Work item: Wherever the word "grey" appears in a line of the records, copy that line.

Saved data entries
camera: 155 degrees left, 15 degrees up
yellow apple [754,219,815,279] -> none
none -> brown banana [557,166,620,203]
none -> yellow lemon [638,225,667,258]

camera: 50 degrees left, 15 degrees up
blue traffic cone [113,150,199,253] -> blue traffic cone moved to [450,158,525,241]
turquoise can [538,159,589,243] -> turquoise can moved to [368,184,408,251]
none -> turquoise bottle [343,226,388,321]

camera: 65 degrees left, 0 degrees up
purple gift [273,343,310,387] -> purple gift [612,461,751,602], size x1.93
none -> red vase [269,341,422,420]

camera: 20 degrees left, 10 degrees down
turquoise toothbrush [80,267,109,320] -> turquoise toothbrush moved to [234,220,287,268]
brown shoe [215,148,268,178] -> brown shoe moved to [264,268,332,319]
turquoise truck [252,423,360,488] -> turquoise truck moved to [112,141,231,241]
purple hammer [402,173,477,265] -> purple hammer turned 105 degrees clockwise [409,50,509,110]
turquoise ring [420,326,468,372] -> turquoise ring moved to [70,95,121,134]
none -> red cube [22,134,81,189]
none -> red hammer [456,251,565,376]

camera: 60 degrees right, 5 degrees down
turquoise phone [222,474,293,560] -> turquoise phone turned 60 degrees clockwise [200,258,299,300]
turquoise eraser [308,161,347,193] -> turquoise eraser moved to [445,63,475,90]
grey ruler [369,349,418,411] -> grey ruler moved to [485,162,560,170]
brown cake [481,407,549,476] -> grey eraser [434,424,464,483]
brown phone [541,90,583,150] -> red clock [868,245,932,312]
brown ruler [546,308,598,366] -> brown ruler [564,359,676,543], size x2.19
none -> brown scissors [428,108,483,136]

Task answer:
grey ruler [369,349,418,411] -> grey ruler moved to [485,162,560,170]
brown cake [481,407,549,476] -> grey eraser [434,424,464,483]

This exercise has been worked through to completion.